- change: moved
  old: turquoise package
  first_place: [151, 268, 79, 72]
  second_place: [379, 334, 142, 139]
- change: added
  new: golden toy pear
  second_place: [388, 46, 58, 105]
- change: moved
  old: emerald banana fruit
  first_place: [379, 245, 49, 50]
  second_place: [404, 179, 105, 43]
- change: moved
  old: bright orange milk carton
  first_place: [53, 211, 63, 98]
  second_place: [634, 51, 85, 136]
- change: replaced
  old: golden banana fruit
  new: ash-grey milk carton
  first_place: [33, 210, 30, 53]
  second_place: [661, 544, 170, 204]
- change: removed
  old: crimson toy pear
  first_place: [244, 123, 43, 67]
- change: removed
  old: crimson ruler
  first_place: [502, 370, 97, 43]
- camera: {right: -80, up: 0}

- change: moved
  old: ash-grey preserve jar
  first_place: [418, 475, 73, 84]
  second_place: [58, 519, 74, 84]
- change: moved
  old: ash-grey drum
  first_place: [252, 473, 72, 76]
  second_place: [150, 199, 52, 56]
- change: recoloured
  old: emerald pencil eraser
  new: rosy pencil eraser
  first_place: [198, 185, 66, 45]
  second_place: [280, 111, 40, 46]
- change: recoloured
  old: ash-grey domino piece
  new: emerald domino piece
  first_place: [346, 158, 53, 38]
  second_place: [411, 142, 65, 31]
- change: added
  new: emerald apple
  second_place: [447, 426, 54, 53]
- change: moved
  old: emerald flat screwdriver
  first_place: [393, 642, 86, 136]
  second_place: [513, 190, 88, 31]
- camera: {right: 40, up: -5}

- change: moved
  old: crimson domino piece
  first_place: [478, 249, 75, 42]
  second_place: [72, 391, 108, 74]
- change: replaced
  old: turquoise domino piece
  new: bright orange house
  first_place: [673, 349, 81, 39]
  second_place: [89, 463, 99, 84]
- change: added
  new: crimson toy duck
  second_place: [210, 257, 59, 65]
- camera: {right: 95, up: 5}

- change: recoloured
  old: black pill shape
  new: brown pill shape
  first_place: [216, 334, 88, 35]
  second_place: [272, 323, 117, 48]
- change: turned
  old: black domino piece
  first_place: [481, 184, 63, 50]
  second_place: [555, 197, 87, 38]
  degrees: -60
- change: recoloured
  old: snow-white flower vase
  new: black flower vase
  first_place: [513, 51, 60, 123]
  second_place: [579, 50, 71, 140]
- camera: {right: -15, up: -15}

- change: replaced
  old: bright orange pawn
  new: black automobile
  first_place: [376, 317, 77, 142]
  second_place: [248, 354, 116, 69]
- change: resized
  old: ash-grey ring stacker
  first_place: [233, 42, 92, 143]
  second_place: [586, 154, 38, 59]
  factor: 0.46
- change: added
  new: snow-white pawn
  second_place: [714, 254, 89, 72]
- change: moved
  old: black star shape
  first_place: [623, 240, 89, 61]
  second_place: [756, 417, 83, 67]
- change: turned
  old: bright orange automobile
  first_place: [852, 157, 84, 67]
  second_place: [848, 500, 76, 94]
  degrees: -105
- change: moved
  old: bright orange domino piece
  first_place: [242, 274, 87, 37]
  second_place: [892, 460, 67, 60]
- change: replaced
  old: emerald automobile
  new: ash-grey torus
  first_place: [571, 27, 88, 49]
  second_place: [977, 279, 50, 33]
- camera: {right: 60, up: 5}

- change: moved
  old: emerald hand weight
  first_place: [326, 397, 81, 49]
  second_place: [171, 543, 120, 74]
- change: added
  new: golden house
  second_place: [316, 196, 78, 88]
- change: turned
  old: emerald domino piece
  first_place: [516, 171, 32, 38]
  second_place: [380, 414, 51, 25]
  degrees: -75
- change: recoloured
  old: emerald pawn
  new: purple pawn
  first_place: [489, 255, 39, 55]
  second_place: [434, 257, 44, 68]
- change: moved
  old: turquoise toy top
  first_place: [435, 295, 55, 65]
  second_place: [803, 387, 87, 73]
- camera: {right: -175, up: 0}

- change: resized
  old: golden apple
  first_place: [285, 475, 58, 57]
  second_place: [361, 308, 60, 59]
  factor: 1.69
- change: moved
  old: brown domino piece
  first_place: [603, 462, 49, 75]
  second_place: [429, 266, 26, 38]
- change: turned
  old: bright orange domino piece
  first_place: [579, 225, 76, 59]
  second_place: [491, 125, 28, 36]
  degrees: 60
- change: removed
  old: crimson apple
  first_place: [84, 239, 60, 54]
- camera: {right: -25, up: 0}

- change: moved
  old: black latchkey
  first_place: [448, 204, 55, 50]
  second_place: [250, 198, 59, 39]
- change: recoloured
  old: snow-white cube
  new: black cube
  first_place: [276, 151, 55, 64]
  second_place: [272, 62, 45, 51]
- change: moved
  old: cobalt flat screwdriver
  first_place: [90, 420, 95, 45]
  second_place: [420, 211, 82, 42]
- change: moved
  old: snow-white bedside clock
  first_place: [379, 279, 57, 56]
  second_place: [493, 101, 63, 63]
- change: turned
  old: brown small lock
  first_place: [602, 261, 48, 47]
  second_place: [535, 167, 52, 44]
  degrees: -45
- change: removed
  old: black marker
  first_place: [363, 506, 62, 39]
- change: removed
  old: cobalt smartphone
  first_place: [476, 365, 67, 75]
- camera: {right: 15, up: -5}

- - -

### Exercise
Quote every record above exactly.

### Final answer
- change: moved
  old: turquoise package
  first_place: [151, 268, 79, 72]
  second_place: [379, 334, 142, 139]
- change: added
  new: golden toy pear
  second_place: [388, 46, 58, 105]
- change: moved
  old: emerald banana fruit
  first_place: [379, 245, 49, 50]
  second_place: [404, 179, 105, 43]
- change: moved
  old: bright orange milk carton
  first_place: [53, 211, 63, 98]
  second_place: [634, 51, 85, 136]
- change: replaced
  old: golden banana fruit
  new: ash-grey milk carton
  first_place: [33, 210, 30, 53]
  second_place: [661, 544, 170, 204]
- change: removed
  old: crimson toy pear
  first_place: [244, 123, 43, 67]
- change: removed
  old: crimson ruler
  first_place: [502, 370, 97, 43]
- camera: {right: -80, up: 0}

- change: moved
  old: ash-grey preserve jar
  first_place: [418, 475, 73, 84]
  second_place: [58, 519, 74, 84]
- change: moved
  old: ash-grey drum
  first_place: [252, 473, 72, 76]
  second_place: [150, 199, 52, 56]
- change: recoloured
  old: emerald pencil eraser
  new: rosy pencil eraser
  first_place: [198, 185, 66, 45]
  second_place: [280, 111, 40, 46]
- change: recoloured
  old: ash-grey domino piece
  new: emerald domino piece
  first_place: [346, 158, 53, 38]
  second_place: [411, 142, 65, 31]
- change: added
  new: emerald apple
  second_place: [447, 426, 54, 53]
- change: moved
  old: emerald flat screwdriver
  first_place: [393, 642, 86, 136]
  second_place: [513, 190, 88, 31]
- camera: {right: 40, up: -5}

- change: moved
  old: crimson domino piece
  first_place: [478, 249, 75, 42]
  second_place: [72, 391, 108, 74]
- change: replaced
  old: turquoise domino piece
  new: bright orange house
  first_place: [673, 349, 81, 39]
  second_place: [89, 463, 99, 84]
- change: added
  new: crimson toy duck
  second_place: [210, 257, 59, 65]
- camera: {right: 95, up: 5}

- change: recoloured
  old: black pill shape
  new: brown pill shape
  first_place: [216, 334, 88, 35]
  second_place: [272, 323, 117, 48]
- change: turned
  old: black domino piece
  first_place: [481, 184, 63, 50]
  second_place: [555, 197, 87, 38]
  degrees: -60
- change: recoloured
  old: snow-white flower vase
  new: black flower vase
  first_place: [513, 51, 60, 123]
  second_place: [579, 50, 71, 140]
- camera: {right: -15, up: -15}

- change: replaced
  old: bright orange pawn
  new: black automobile
  first_place: [376, 317, 77, 142]
  second_place: [248, 354, 116, 69]
- change: resized
  old: ash-grey ring stacker
  first_place: [233, 42, 92, 143]
  second_place: [586, 154, 38, 59]
  factor: 0.46
- change: added
  new: snow-white pawn
  second_place: [714, 254, 89, 72]
- change: moved
  old: black star shape
  first_place: [623, 240, 89, 61]
  second_place: [756, 417, 83, 67]
- change: turned
  old: bright orange automobile
  first_place: [852, 157, 84, 67]
  second_place: [848, 500, 76, 94]
  degrees: -105
- change: moved
  old: bright orange domino piece
  first_place: [242, 274, 87, 37]
  second_place: [892, 460, 67, 60]
- change: replaced
  old: emerald automobile
  new: ash-grey torus
  first_place: [571, 27, 88, 49]
  second_place: [977, 279, 50, 33]
- camera: {right: 60, up: 5}

- change: moved
  old: emerald hand weight
  first_place: [326, 397, 81, 49]
  second_place: [171, 543, 120, 74]
- change: added
  new: golden house
  second_place: [316, 196, 78, 88]
- change: turned
  old: emerald domino piece
  first_place: [516, 171, 32, 38]
  second_place: [380, 414, 51, 25]
  degrees: -75
- change: recoloured
  old: emerald pawn
  new: purple pawn
  first_place: [489, 255, 39, 55]
  second_place: [434, 257, 44, 68]
- change: moved
  old: turquoise toy top
  first_place: [435, 295, 55, 65]
  second_place: [803, 387, 87, 73]
- camera: {right: -175, up: 0}

- change: resized
  old: golden apple
  first_place: [285, 475, 58, 57]
  second_place: [361, 308, 60, 59]
  factor: 1.69
- change: moved
  old: brown domino piece
  first_place: [603, 462, 49, 75]
  second_place: [429, 266, 26, 38]
- change: turned
  old: bright orange domino piece
  first_place: [579, 225, 76, 59]
  second_place: [491, 125, 28, 36]
  degrees: 60
- change: removed
  old: crimson apple
  first_place: [84, 239, 60, 54]
- camera: {right: -25, up: 0}

- change: moved
  old: black latchkey
  first_place: [448, 204, 55, 50]
  second_place: [250, 198, 59, 39]
- change: recoloured
  old: snow-white cube
  new: black cube
  first_place: [276, 151, 55, 64]
  second_place: [272, 62, 45, 51]
- change: moved
  old: cobalt flat screwdriver
  first_place: [90, 420, 95, 45]
  second_place: [420, 211, 82, 42]
- change: moved
  old: snow-white bedside clock
  first_place: [379, 279, 57, 56]
  second_place: [493, 101, 63, 63]
- change: turned
  old: brown small lock
  first_place: [602, 261, 48, 47]
  second_place: [535, 167, 52, 44]
  degrees: -45
- change: removed
  old: black marker
  first_place: [363, 506, 62, 39]
- change: removed
  old: cobalt smartphone
  first_place: [476, 365, 67, 75]
- camera: {right: 15, up: -5}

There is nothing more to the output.